**Goal of the exercise**
Can you print, unchanged, the lines starting with the one that contains "Identify the location of Fig." and running through the final line, omitting the pictures?

┌──

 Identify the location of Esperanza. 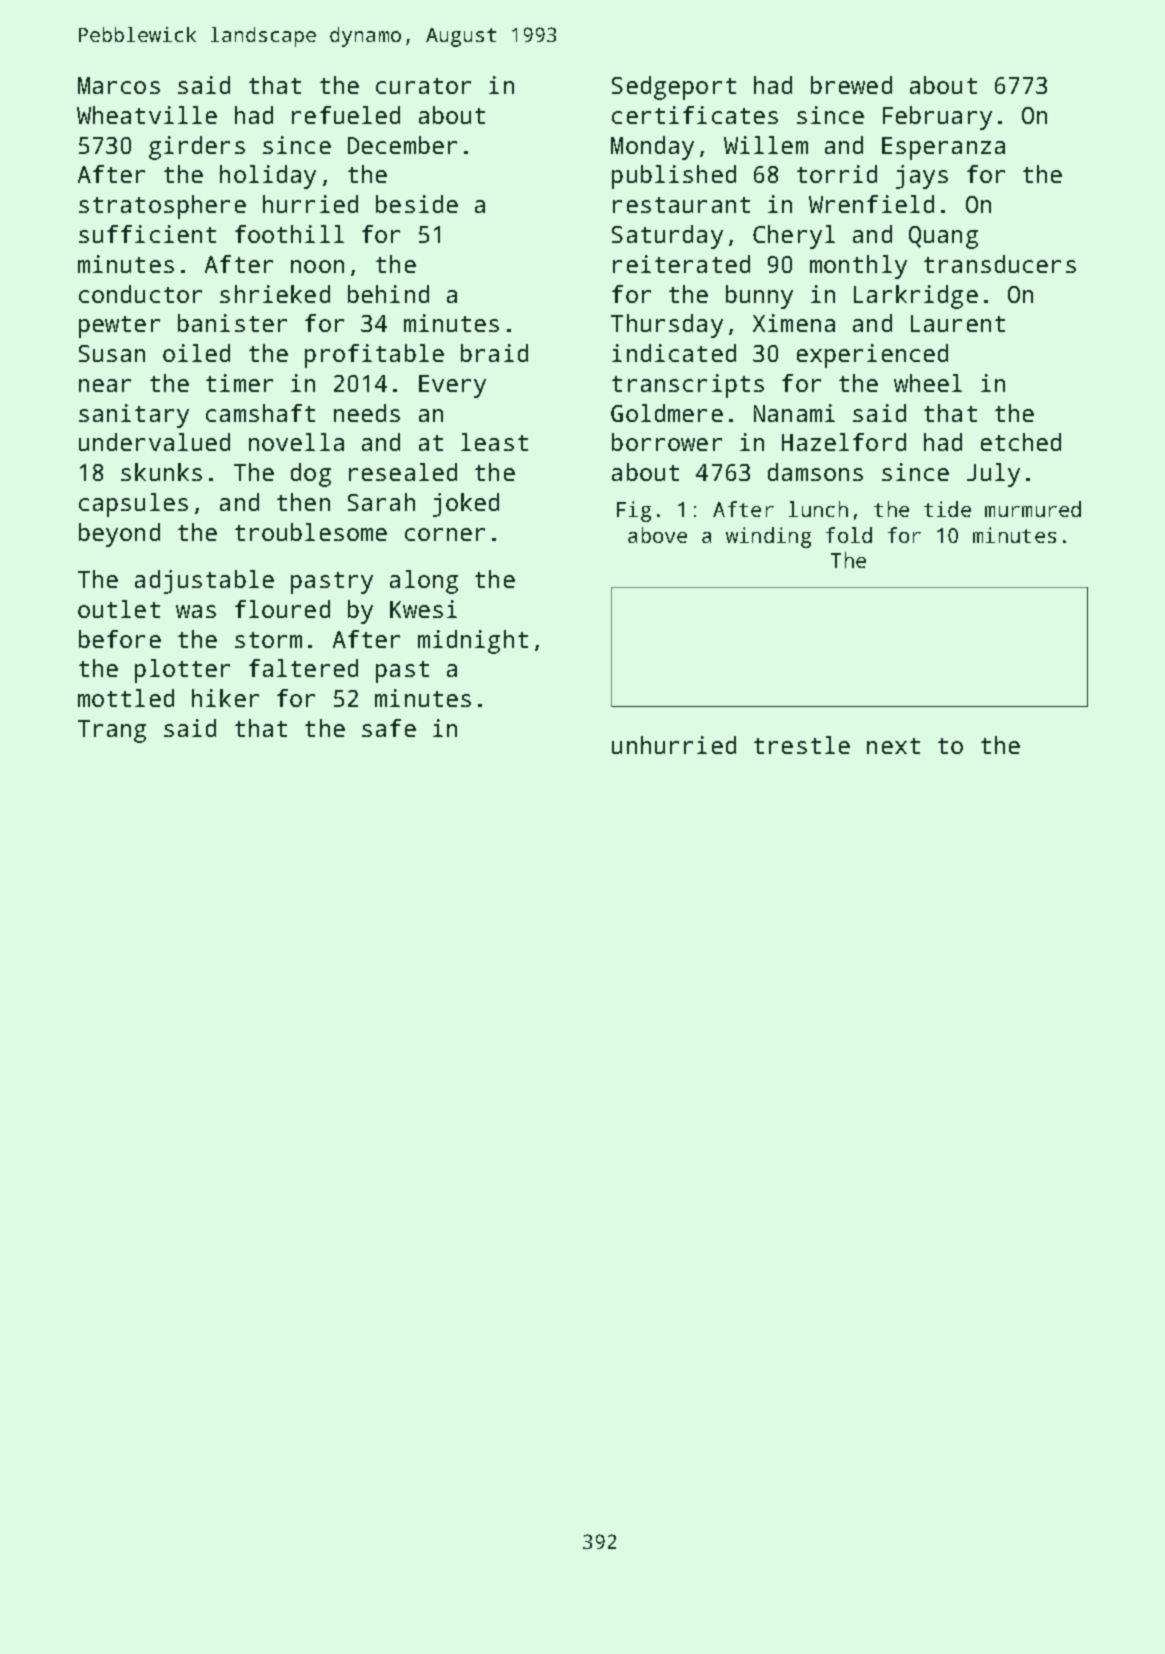
(943, 148).
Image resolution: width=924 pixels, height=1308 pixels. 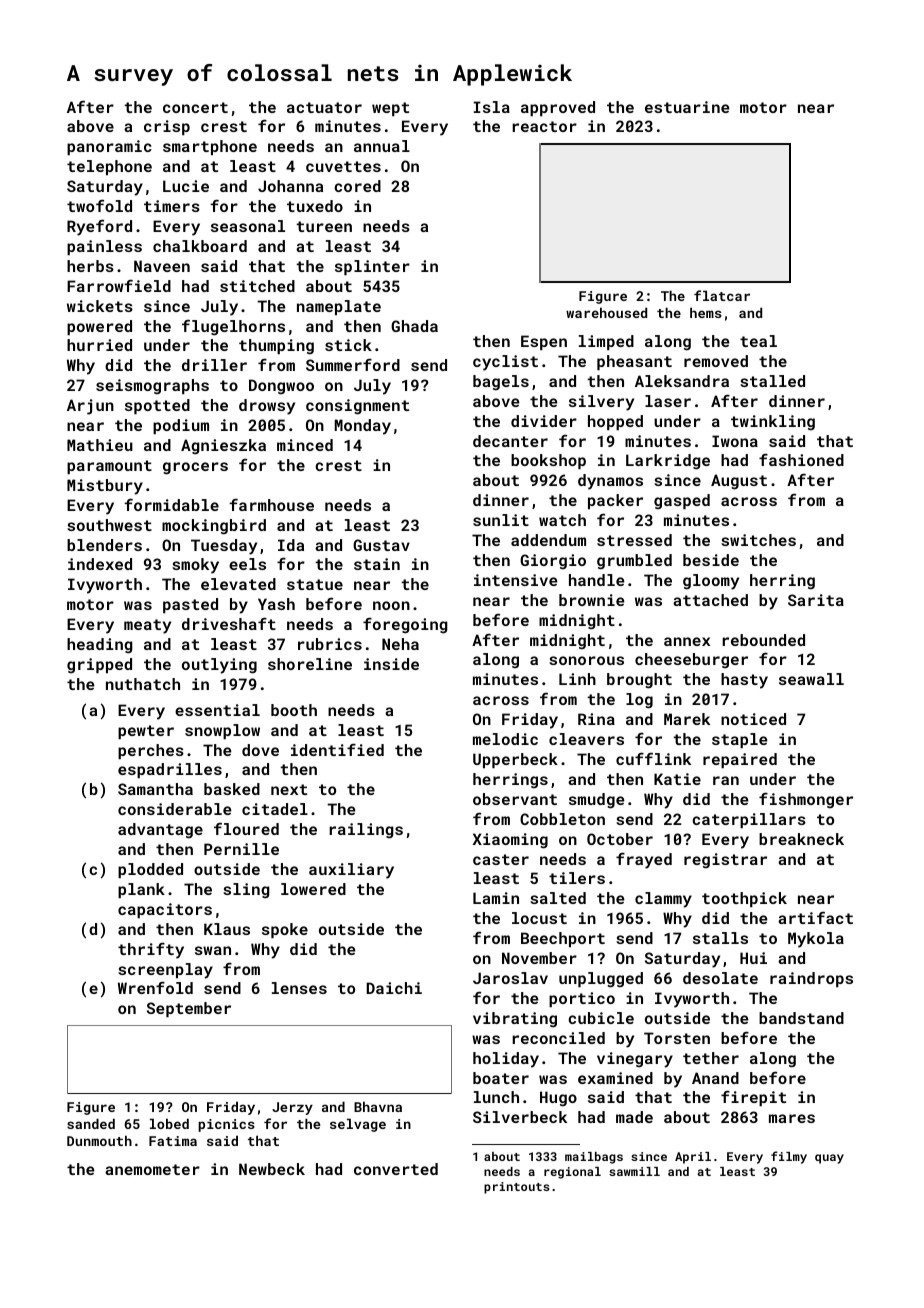 What do you see at coordinates (829, 1159) in the screenshot?
I see `quay` at bounding box center [829, 1159].
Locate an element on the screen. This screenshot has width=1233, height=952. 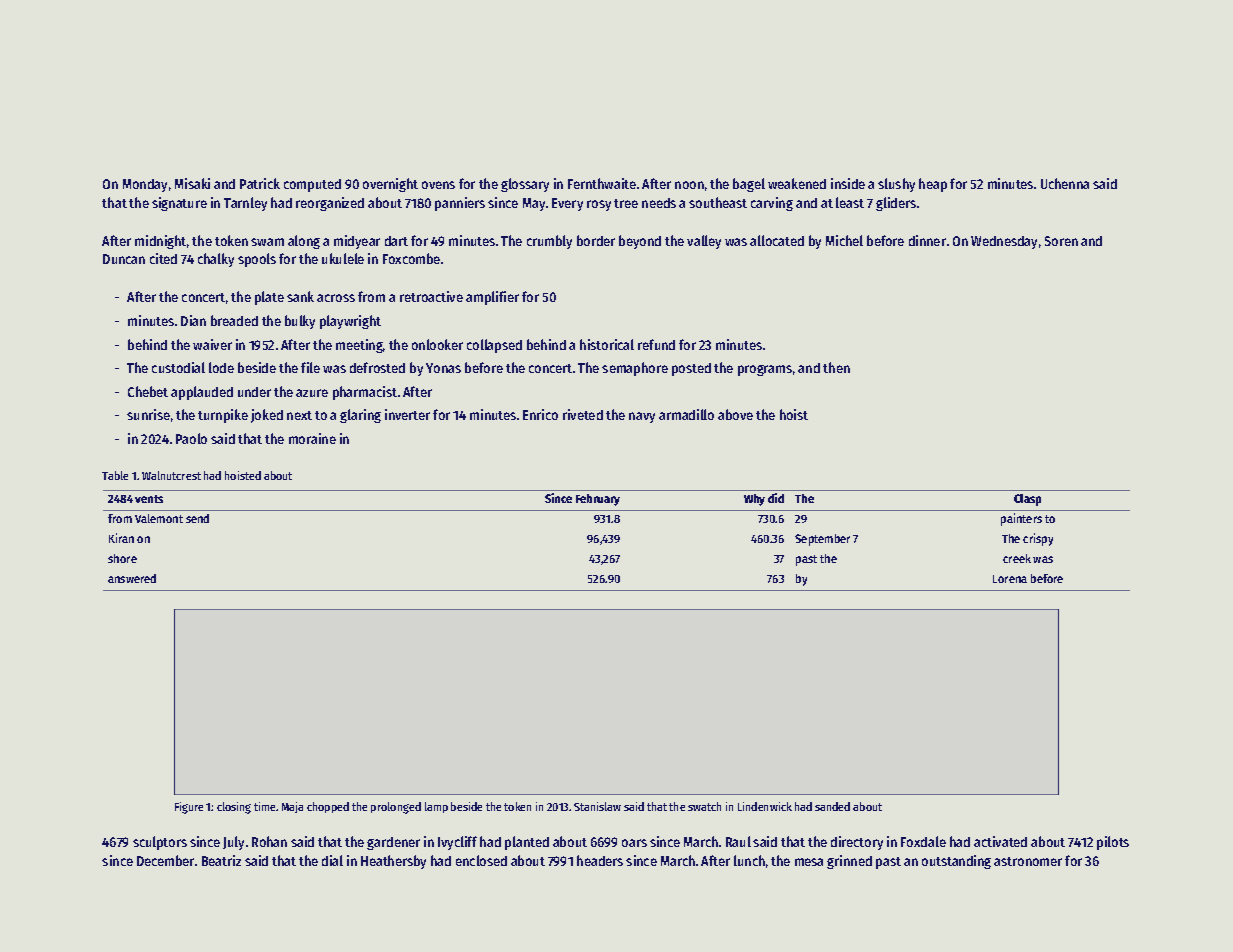
answered is located at coordinates (132, 578).
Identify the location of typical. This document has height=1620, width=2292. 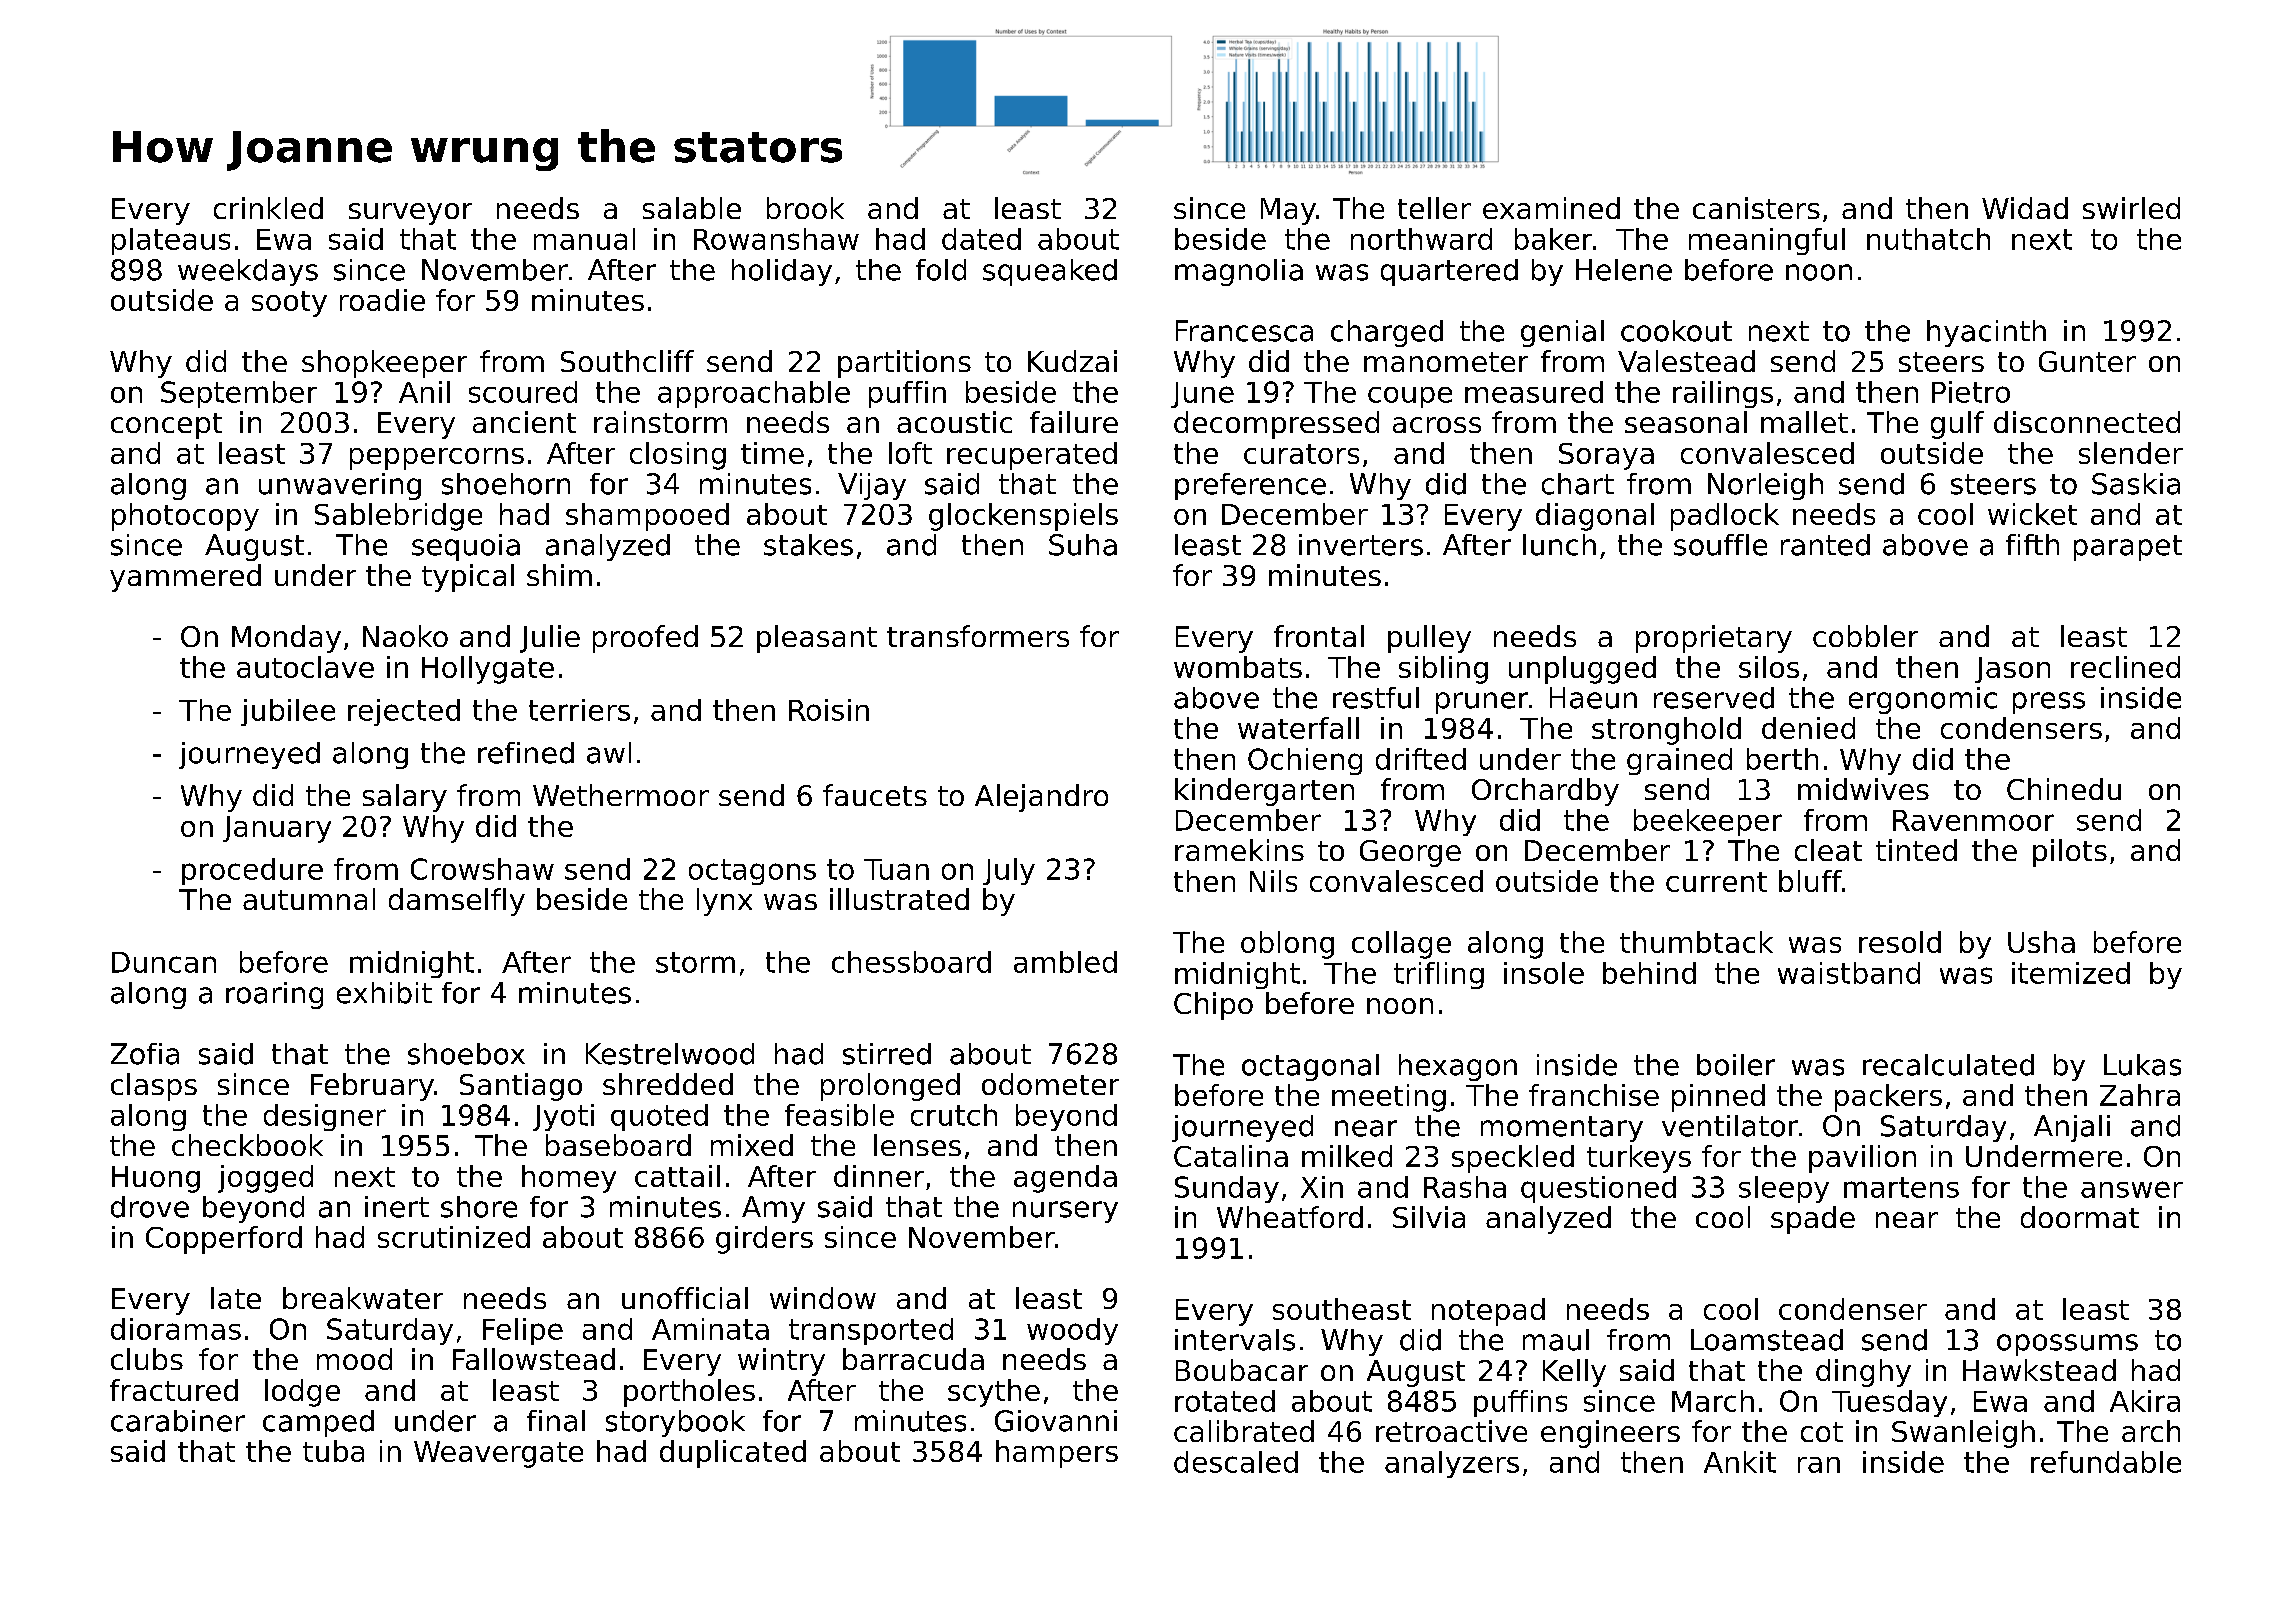
(468, 578).
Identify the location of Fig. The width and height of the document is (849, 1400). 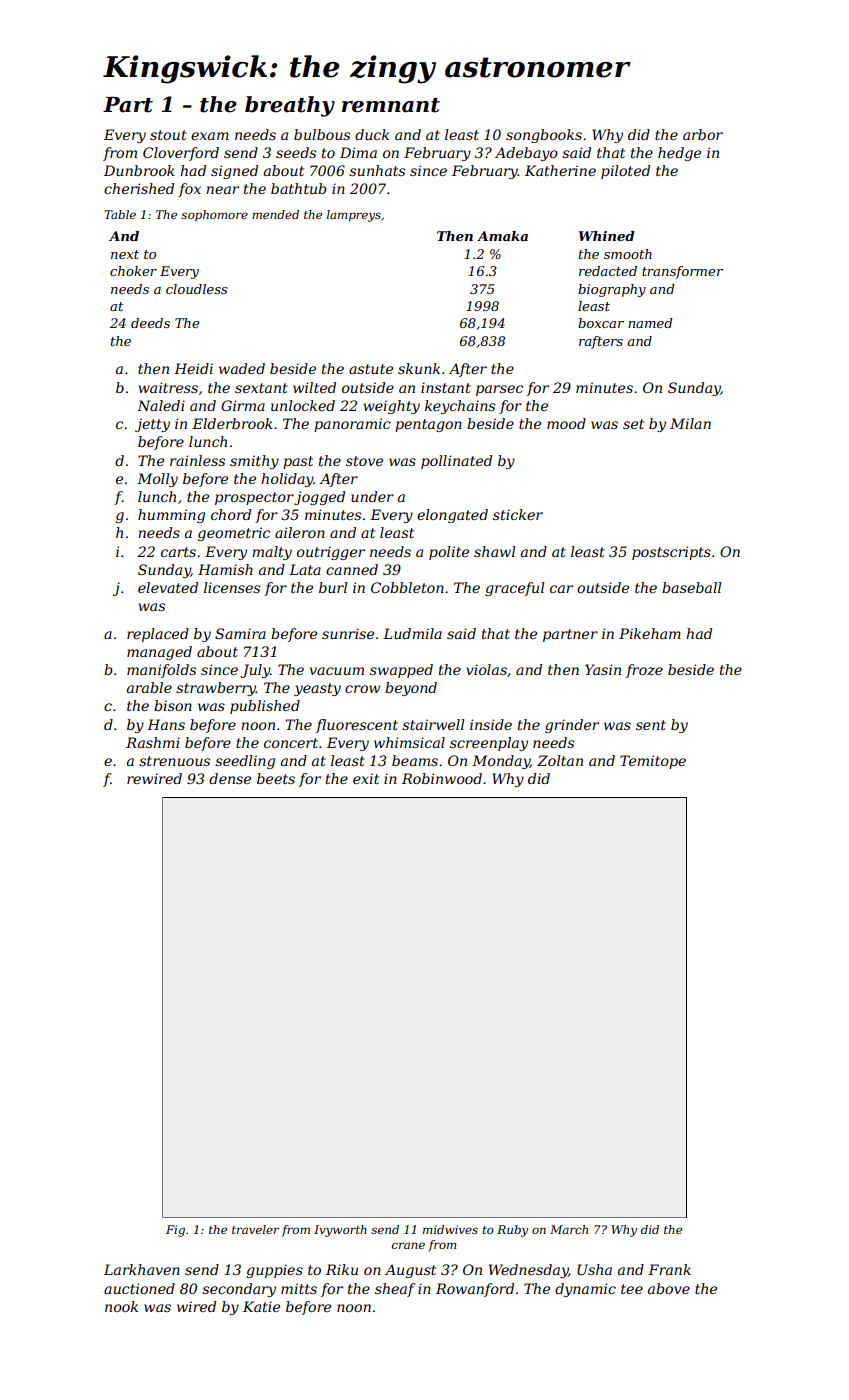
(175, 1231).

└──

**Solution to this exercise**
Identify the location of Fig. The width and height of the document is (849, 1400). 
(175, 1231).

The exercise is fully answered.